### What is needed
The following entries should be restated word for word, pictures excluded.

--- Extracted entries Enclosed Below ---

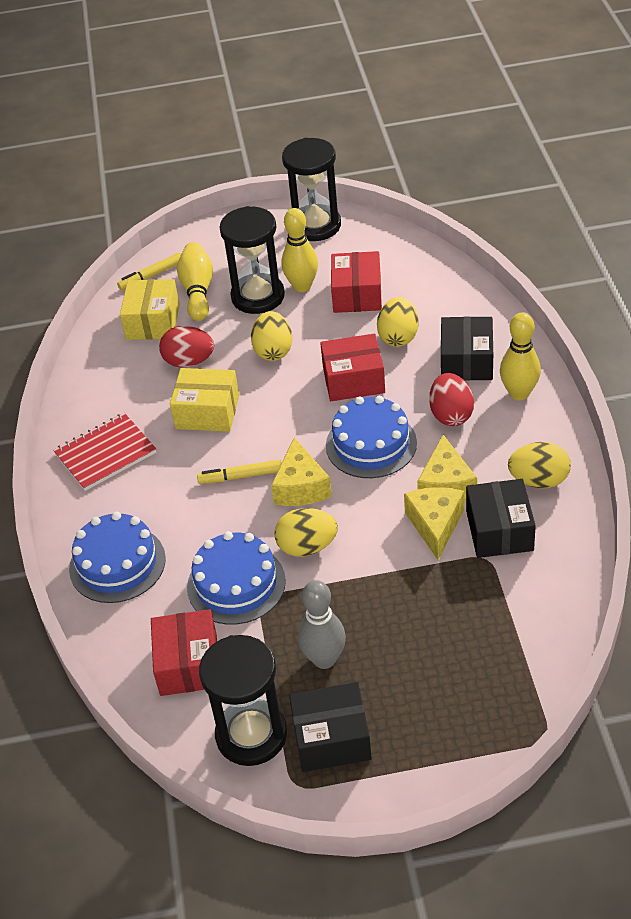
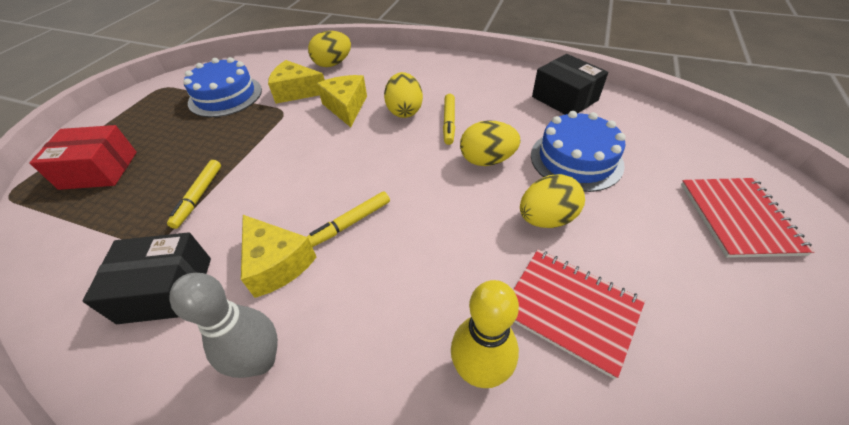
black box: 3 -> 2
black hourglass: 3 -> 0
blue cake: 3 -> 2
red box: 3 -> 1
red egg: 2 -> 0
red notebook: 1 -> 2
yellow bowling pin: 3 -> 1
yellow box: 2 -> 0
yellow marker: 2 -> 3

--- End of Enclosed Extracted entries ---

### Response box
black box: 3 -> 2
black hourglass: 3 -> 0
blue cake: 3 -> 2
red box: 3 -> 1
red egg: 2 -> 0
red notebook: 1 -> 2
yellow bowling pin: 3 -> 1
yellow box: 2 -> 0
yellow marker: 2 -> 3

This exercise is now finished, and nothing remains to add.